TASK INSTRUCTIONS ::
Your answer must be an exact repeat of the lines from the one containing "U1 pin out: n19 -> n11" through the last line of the records, both included, with no pictures.

GIVEN ENTRIES ::
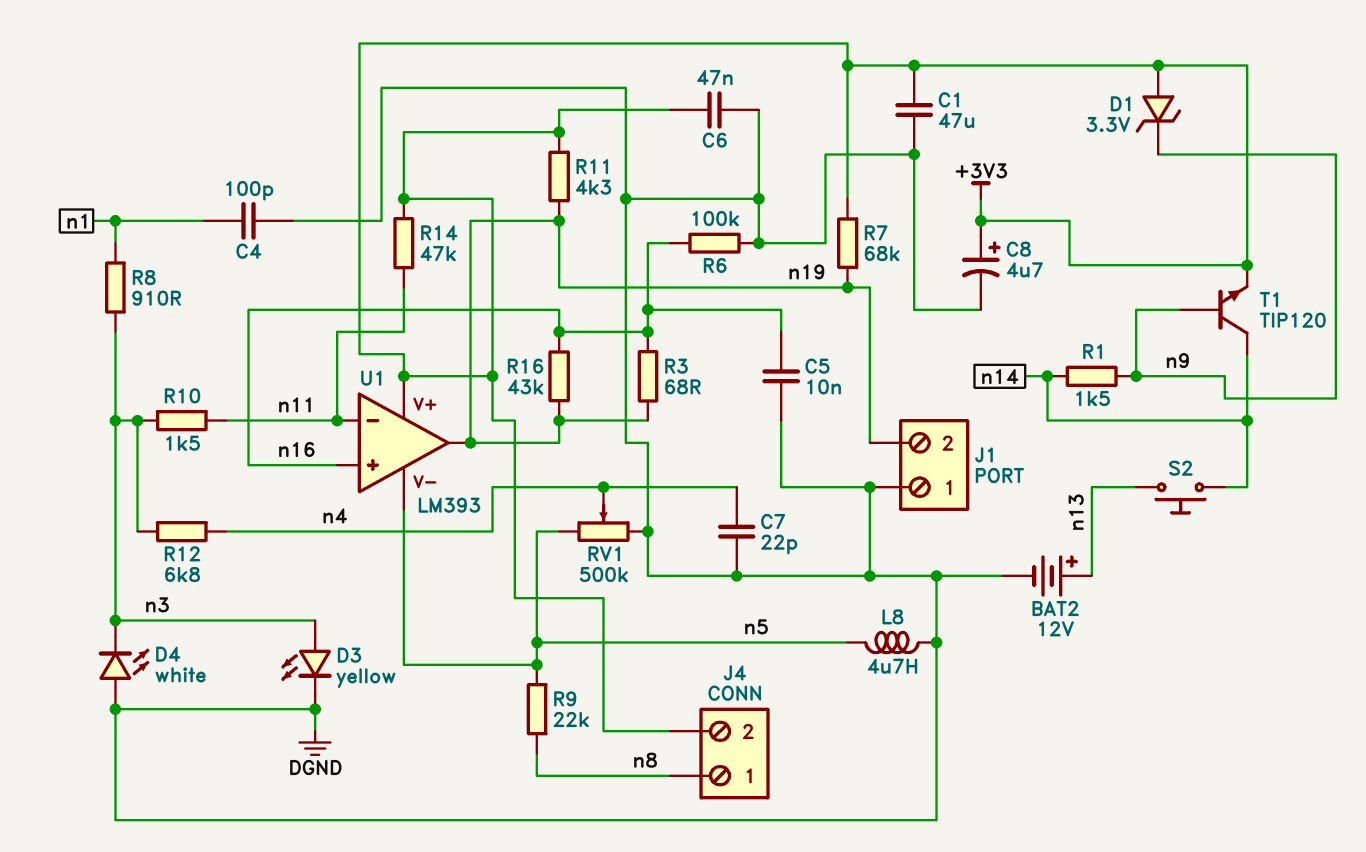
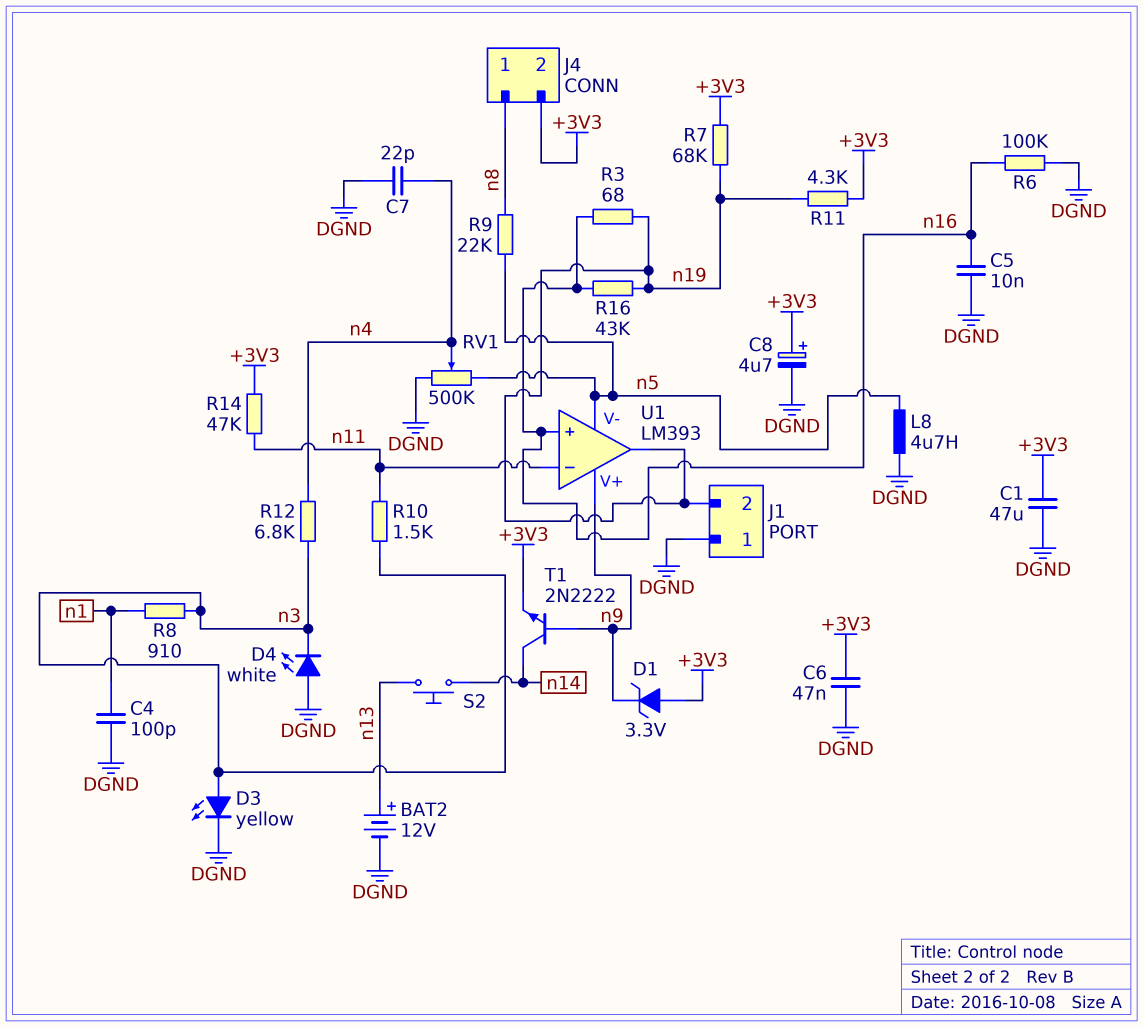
R1: 1.5k (n9, n14) -> none
T1: NPN TIP120 (B n9, C n14, E +3V3) -> NPN 2N2222 (B n9, C n14, E +3V3)
U1 pin V+: +3V3 -> n9

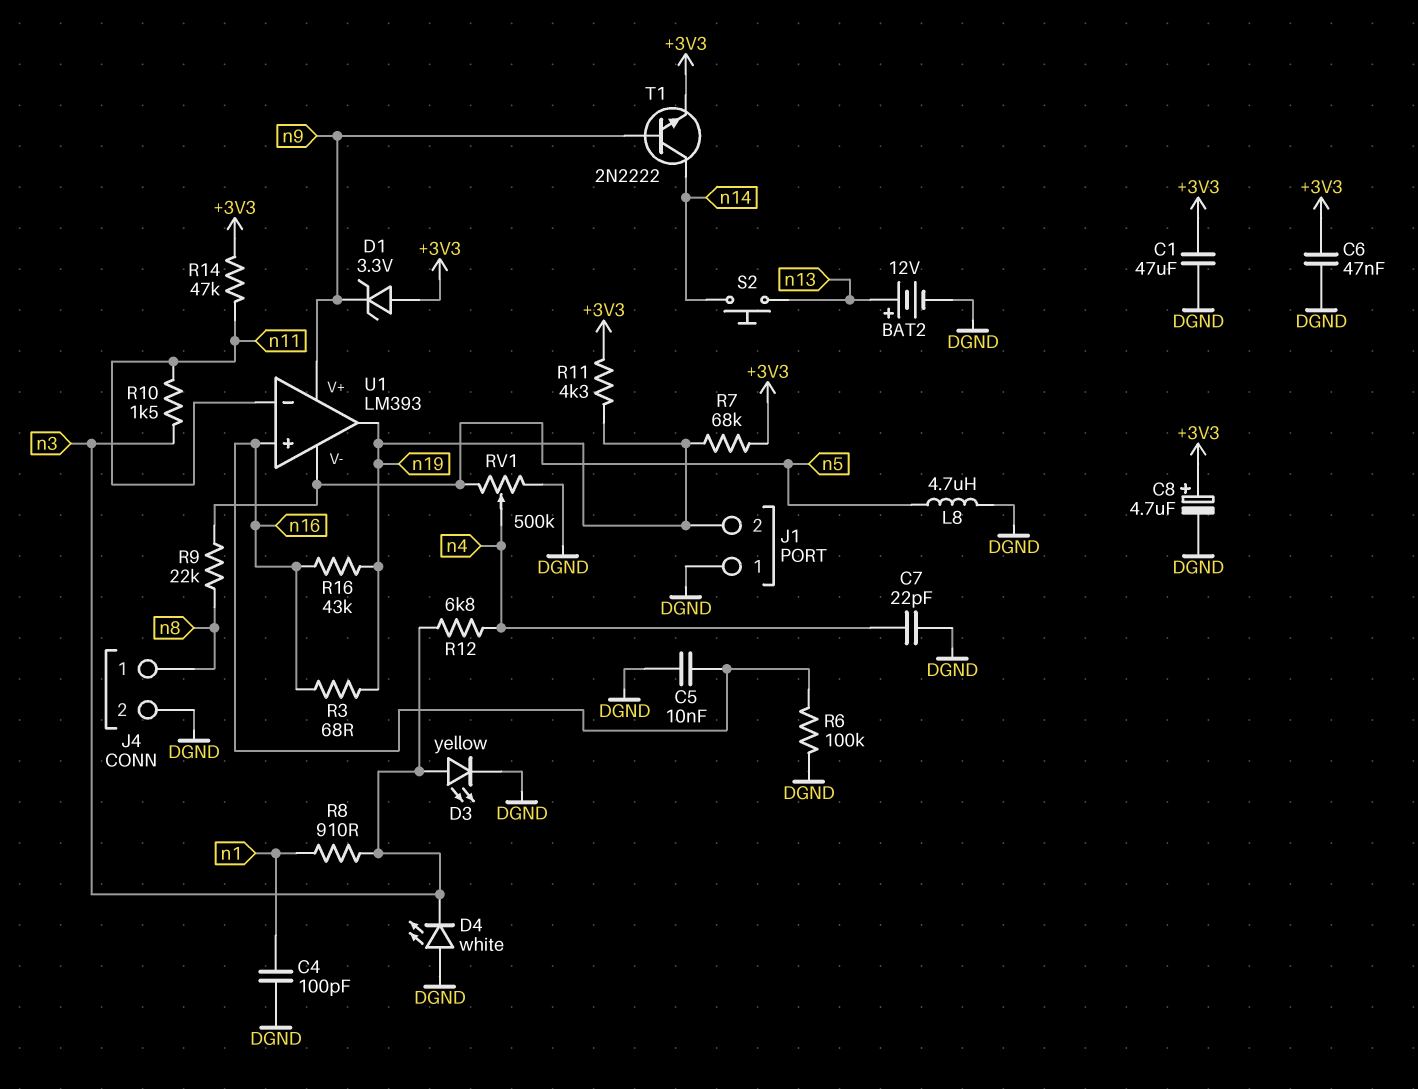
J4 pin 2: +3V3 -> DGND

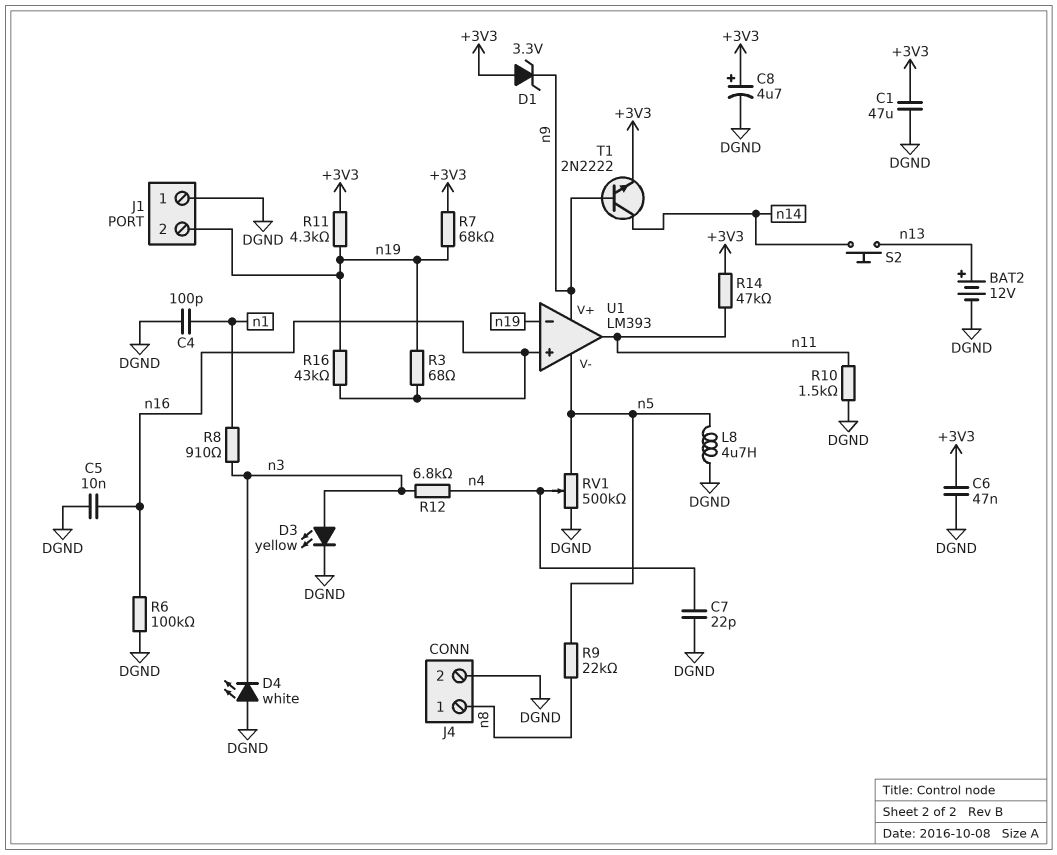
R10: 1.5k (n3, n11) -> 1.5k (DGND, n11)
U1 pin in-: n11 -> n19
U1 pin out: n19 -> n11

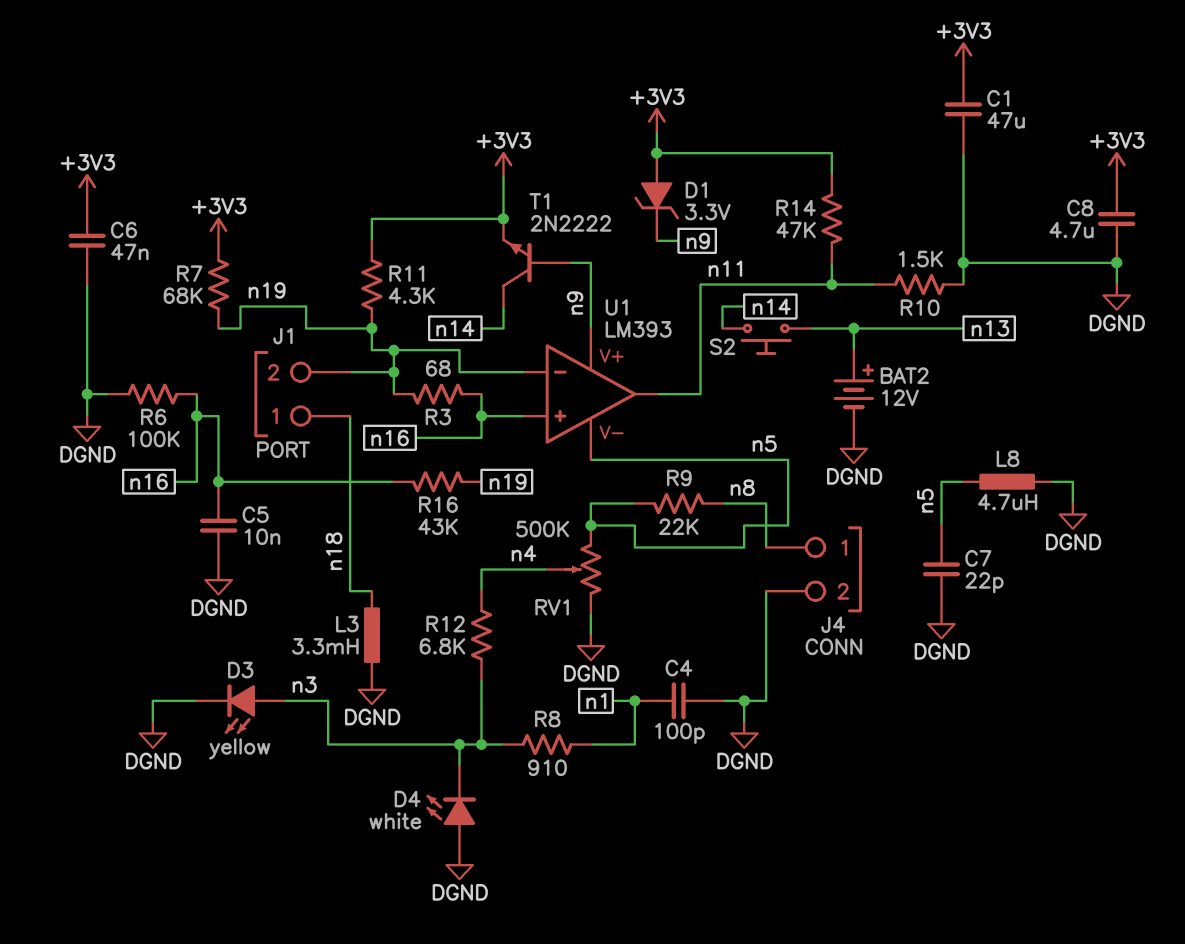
C7: 22pF (DGND, n4) -> 22pF (DGND, n5)
C8: 4.7uF (plus +3V3, minus DGND) -> 4.7uF (+3V3, DGND)
J1 pin 1: DGND -> n18
L3: none -> 3.3mH (DGND, n18)

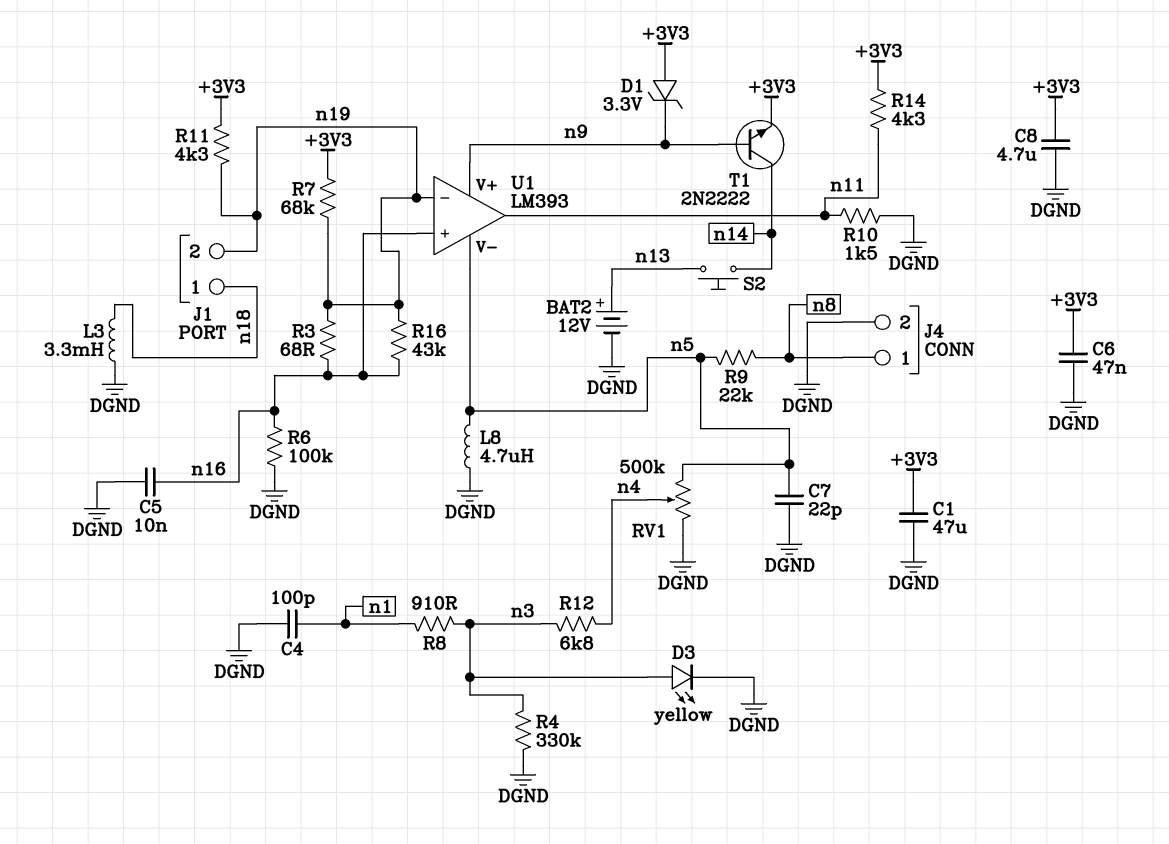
D4: LED white (A DGND, K n3) -> none
R4: none -> 330k (DGND, n3)
R14: 47k (+3V3, n11) -> 4.3k (+3V3, n11)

TASK OUTPUT ::
U1 pin out: n19 -> n11

C7: 22pF (DGND, n4) -> 22pF (DGND, n5)
C8: 4.7uF (plus +3V3, minus DGND) -> 4.7uF (+3V3, DGND)
J1 pin 1: DGND -> n18
L3: none -> 3.3mH (DGND, n18)

D4: LED white (A DGND, K n3) -> none
R4: none -> 330k (DGND, n3)
R14: 47k (+3V3, n11) -> 4.3k (+3V3, n11)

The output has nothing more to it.